┌─ Material provided
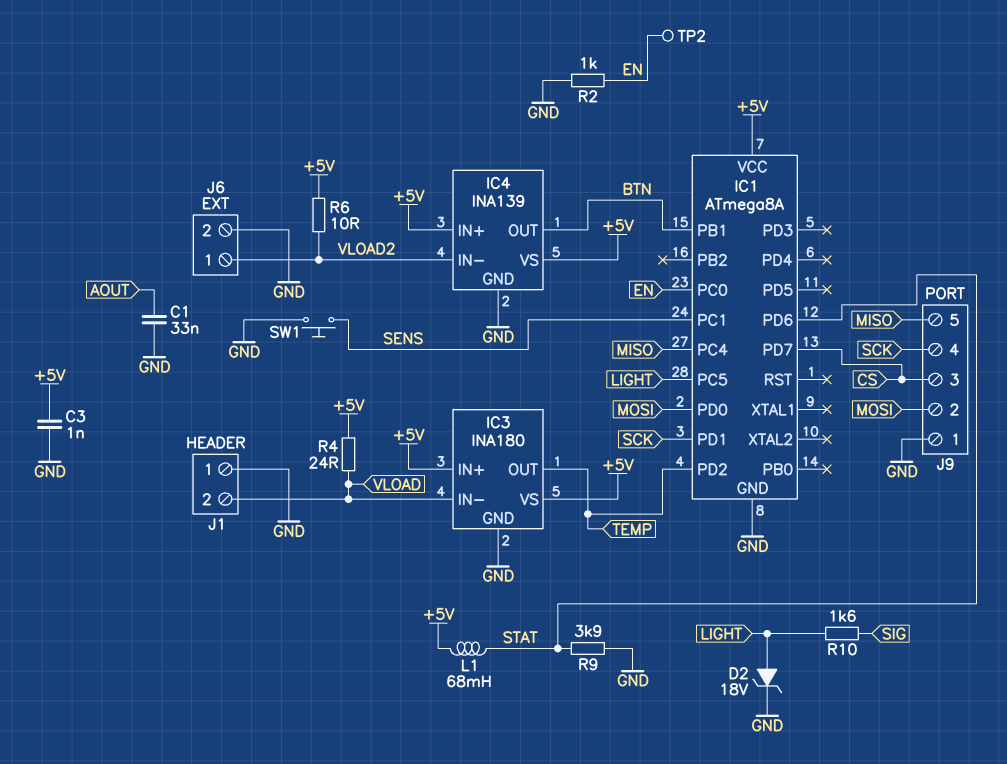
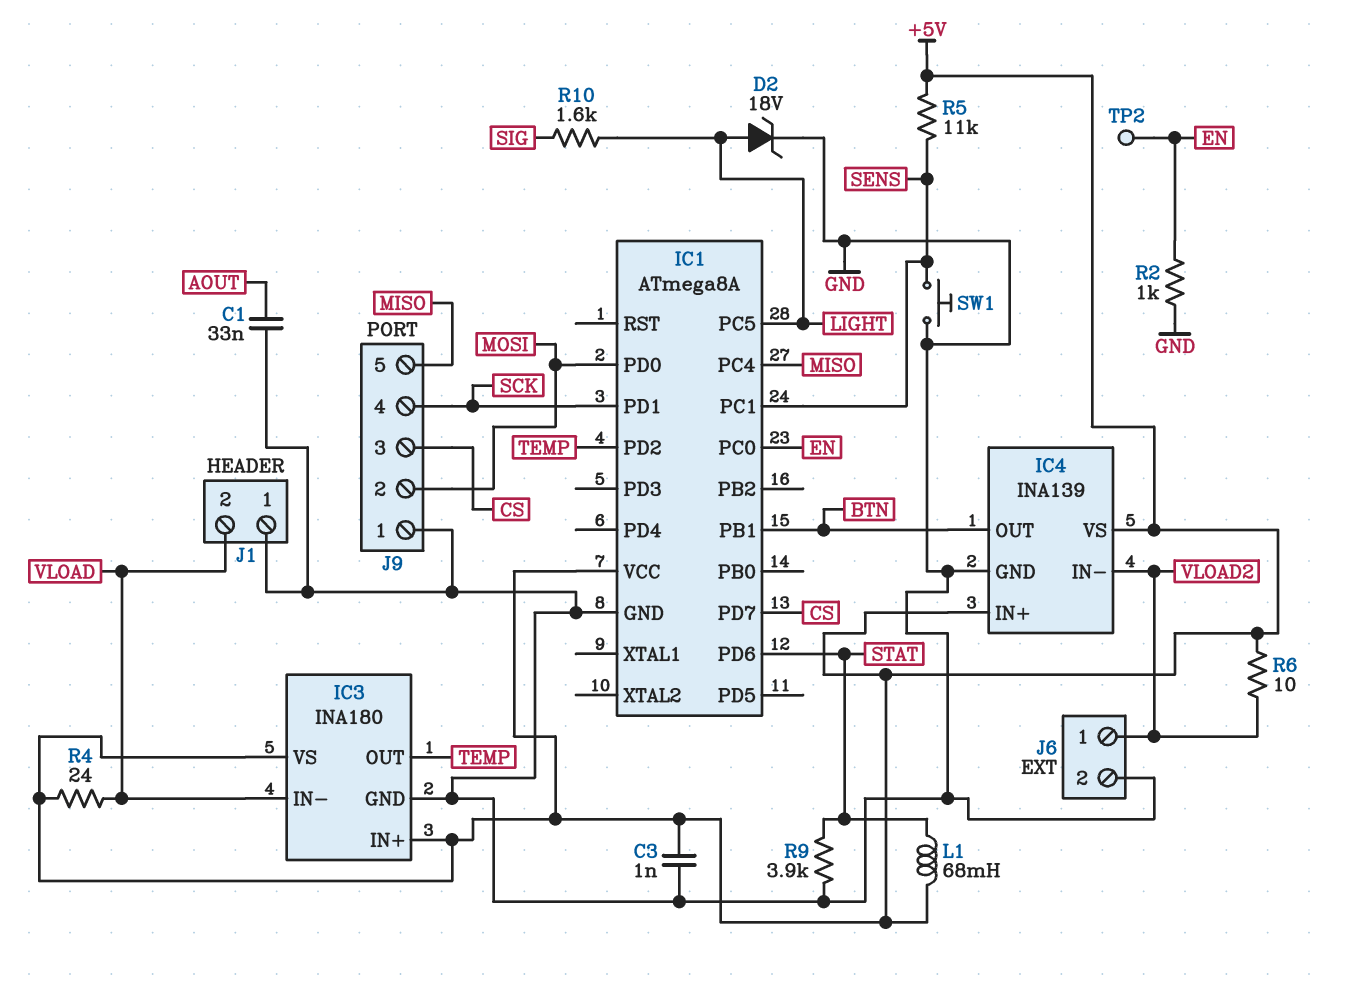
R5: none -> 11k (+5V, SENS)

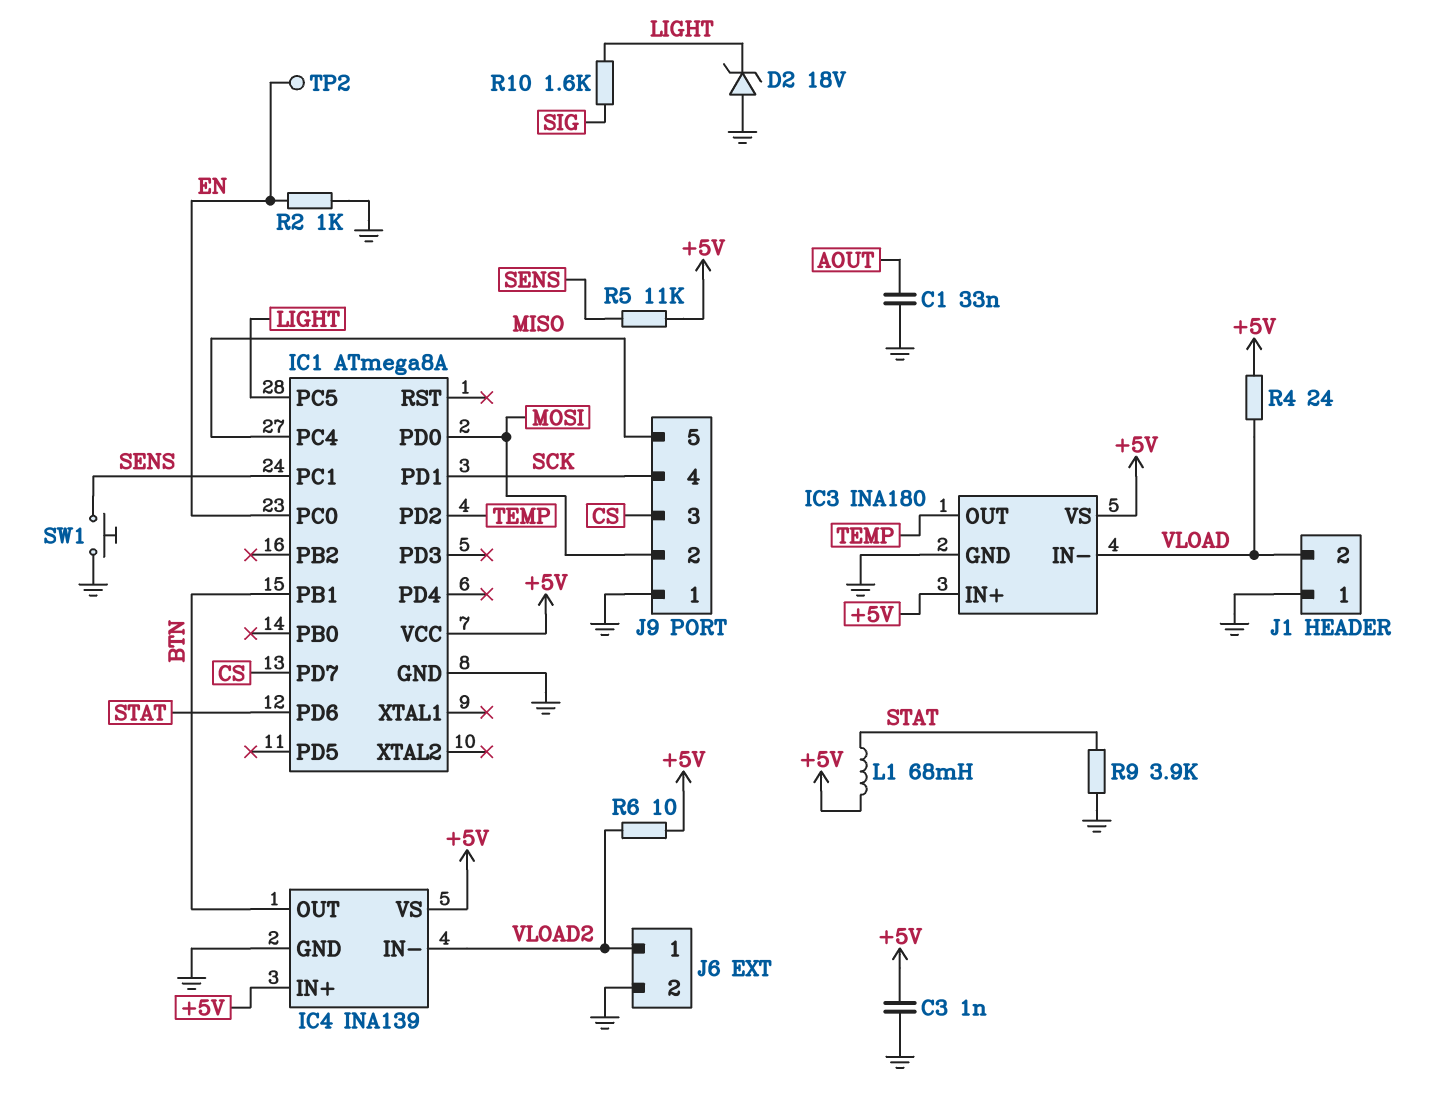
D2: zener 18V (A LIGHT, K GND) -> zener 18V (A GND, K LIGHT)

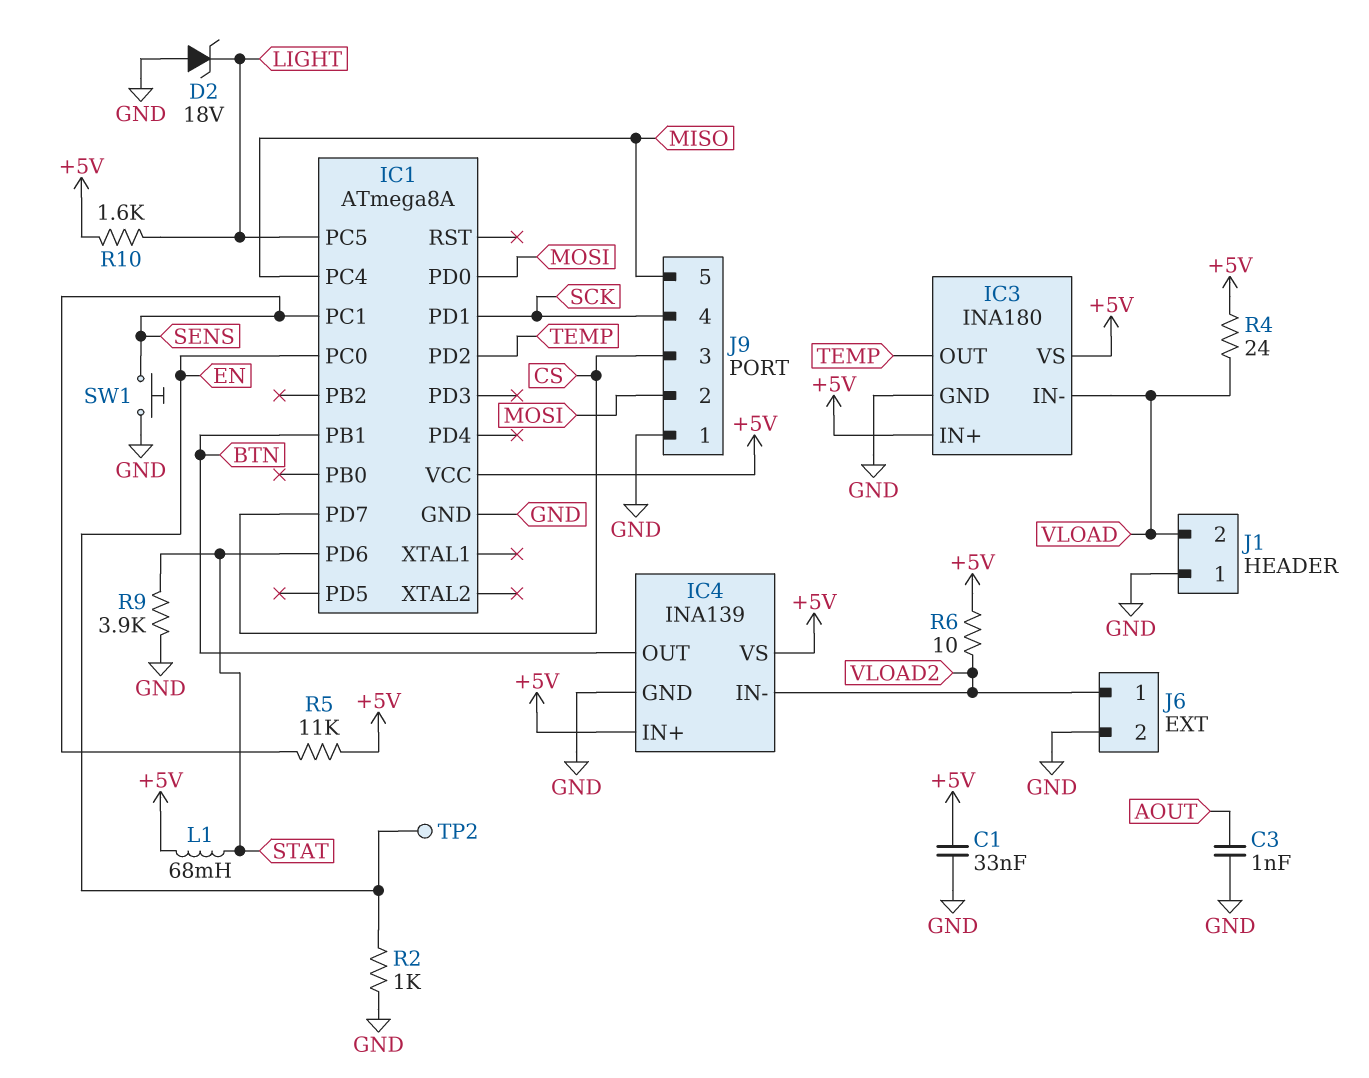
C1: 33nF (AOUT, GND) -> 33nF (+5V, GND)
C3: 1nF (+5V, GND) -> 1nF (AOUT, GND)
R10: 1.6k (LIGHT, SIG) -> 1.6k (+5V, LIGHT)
└─
Search the data above for the word "LIGHT" and show every line that has it.

D2: zener 18V (A LIGHT, K GND) -> zener 18V (A GND, K LIGHT)
R10: 1.6k (LIGHT, SIG) -> 1.6k (+5V, LIGHT)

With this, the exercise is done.